# The problem
Output every record exactly, apart from its images.

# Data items
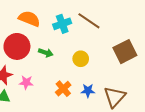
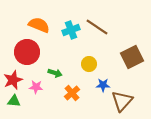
green arrow: (46, 53) -> (55, 73), moved
blue star: (88, 91) -> (103, 85), moved

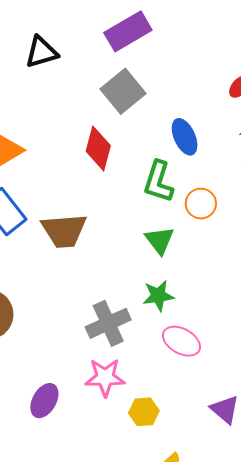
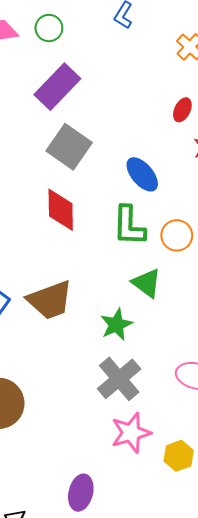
green star: (158, 296) -> (116, 325), moved
purple ellipse: (44, 401) -> (81, 493), moved

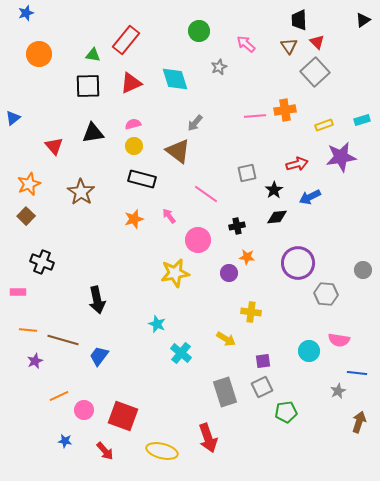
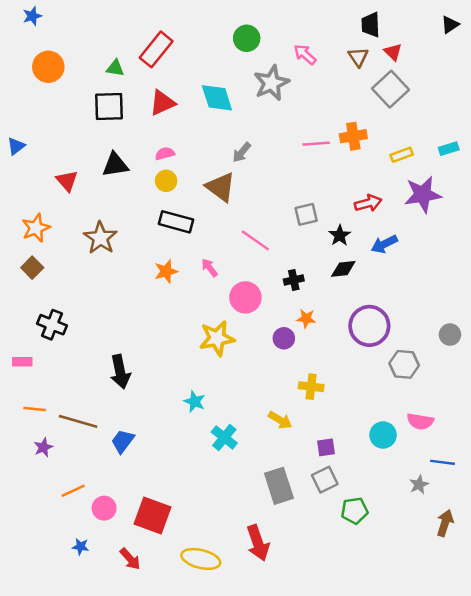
gray star: (219, 67) -> (271, 83), size x1.8

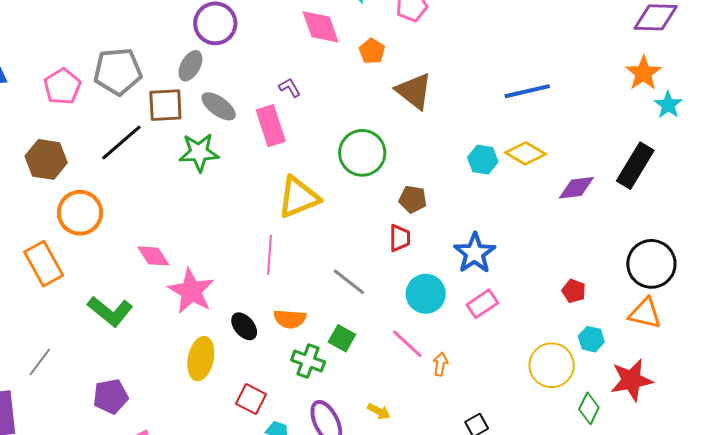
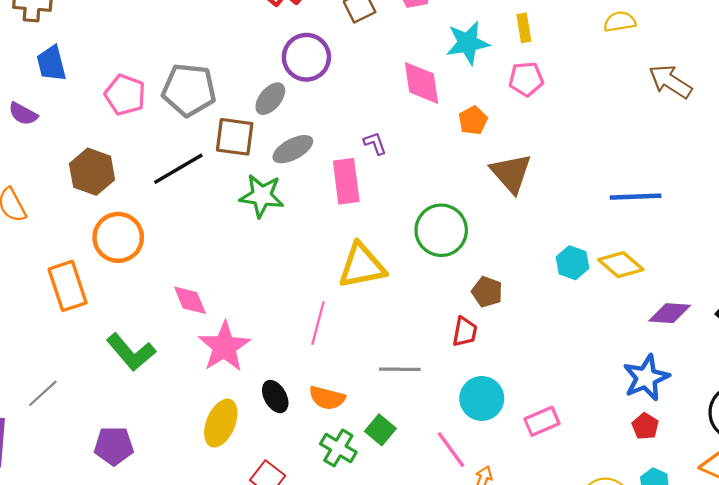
pink pentagon: (62, 86) -> (125, 95), turned -30
gray ellipse: (219, 106) -> (293, 149), turned -75
blue star: (475, 253) -> (646, 378), moved
gray line: (349, 282) -> (400, 369), turned -48

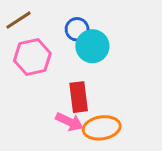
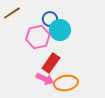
pink hexagon: (32, 57) -> (38, 37), moved
red rectangle: (79, 97) -> (51, 63), turned 42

# Response to this exercise
green arrow: (46, 53) -> (55, 73), moved
blue star: (88, 91) -> (103, 85), moved

green star: (158, 296) -> (116, 325), moved
purple ellipse: (44, 401) -> (81, 493), moved

gray star: (219, 67) -> (271, 83), size x1.8

pink pentagon: (62, 86) -> (125, 95), turned -30
gray ellipse: (219, 106) -> (293, 149), turned -75
blue star: (475, 253) -> (646, 378), moved
gray line: (349, 282) -> (400, 369), turned -48

pink hexagon: (32, 57) -> (38, 37), moved
red rectangle: (79, 97) -> (51, 63), turned 42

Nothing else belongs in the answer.